INPUT DATA below:
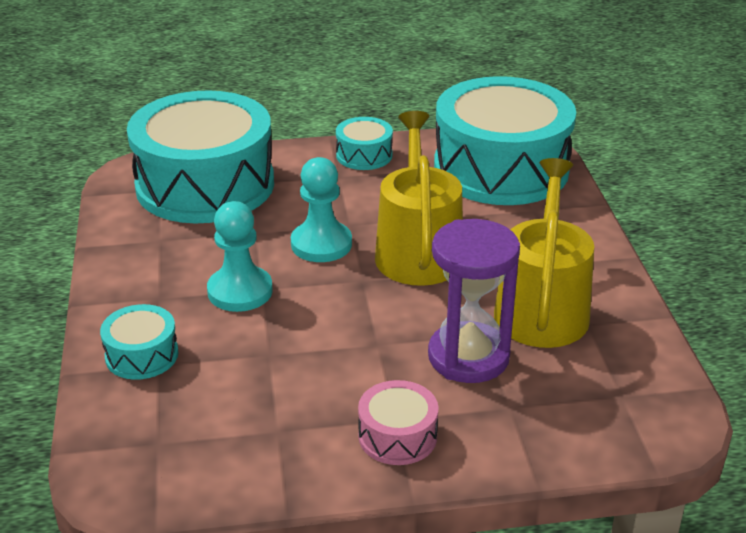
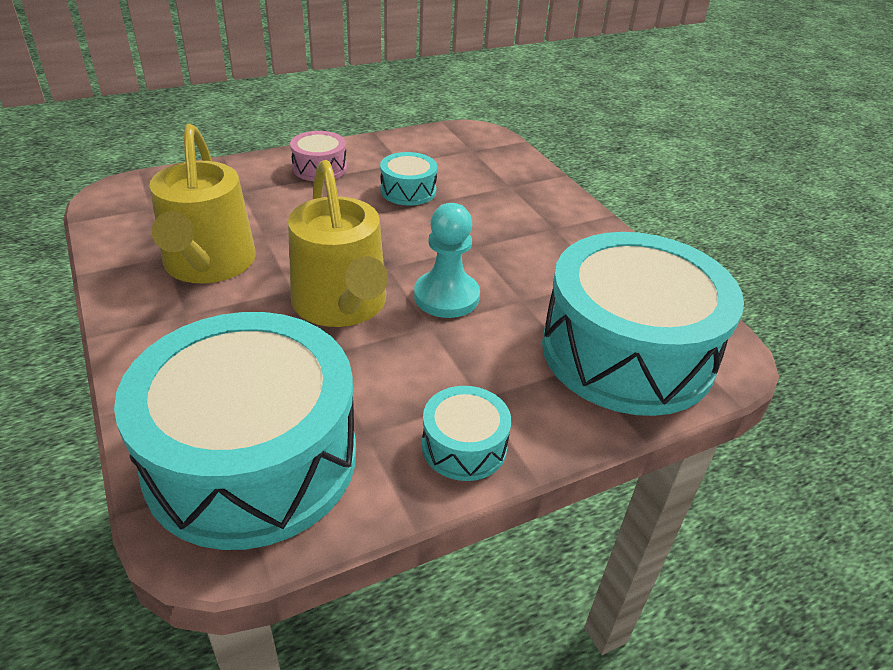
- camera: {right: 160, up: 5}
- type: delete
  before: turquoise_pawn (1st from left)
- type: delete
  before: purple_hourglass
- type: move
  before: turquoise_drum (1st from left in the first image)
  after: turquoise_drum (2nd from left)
End of INPUT DATA.
In the copy, no pictures should appear; the records themselves must be repeated exactly.

- camera: {right: 160, up: 5}
- type: delete
  before: turquoise_pawn (1st from left)
- type: delete
  before: purple_hourglass
- type: move
  before: turquoise_drum (1st from left in the first image)
  after: turquoise_drum (2nd from left)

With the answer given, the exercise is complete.